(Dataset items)
-- Opening Marker --

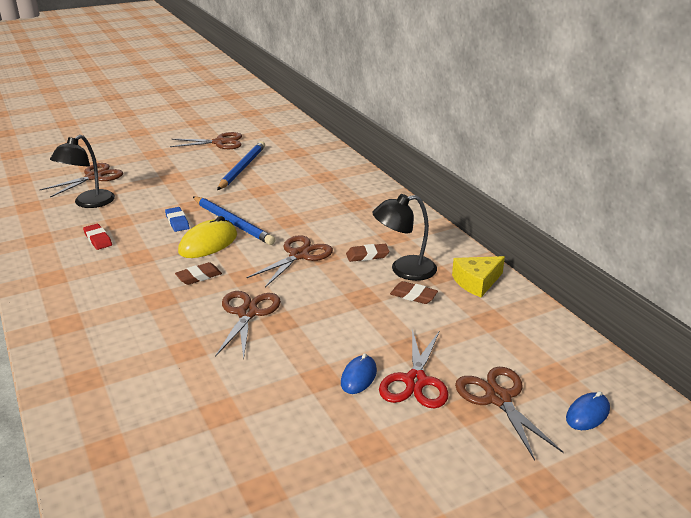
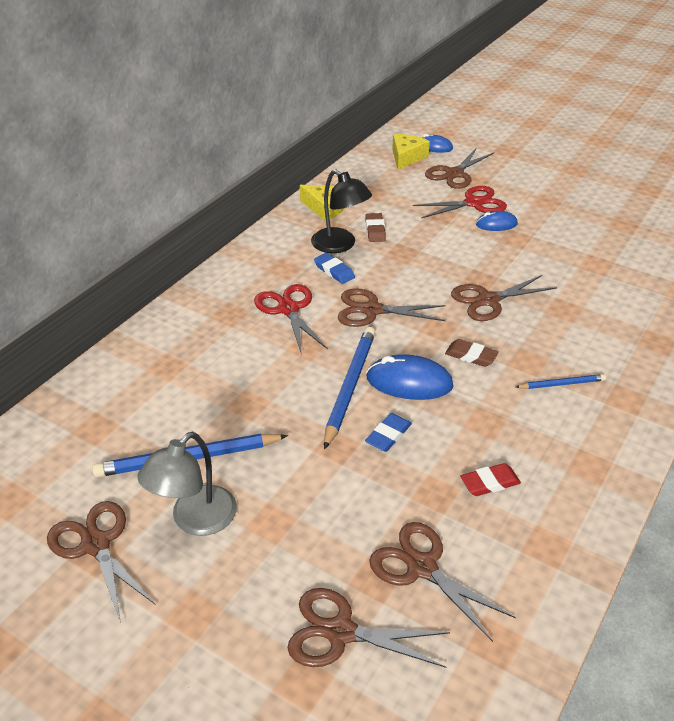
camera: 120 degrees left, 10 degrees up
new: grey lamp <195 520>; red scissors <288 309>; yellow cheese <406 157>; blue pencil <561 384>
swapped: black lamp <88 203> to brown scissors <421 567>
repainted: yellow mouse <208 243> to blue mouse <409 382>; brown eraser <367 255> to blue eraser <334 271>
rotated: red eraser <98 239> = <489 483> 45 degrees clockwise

-- Closing Marker --

Search the data above for the string "lamp". Report every line where it is found.

• _Solved problem_:
new: grey lamp <195 520>; red scissors <288 309>; yellow cheese <406 157>; blue pencil <561 384>
swapped: black lamp <88 203> to brown scissors <421 567>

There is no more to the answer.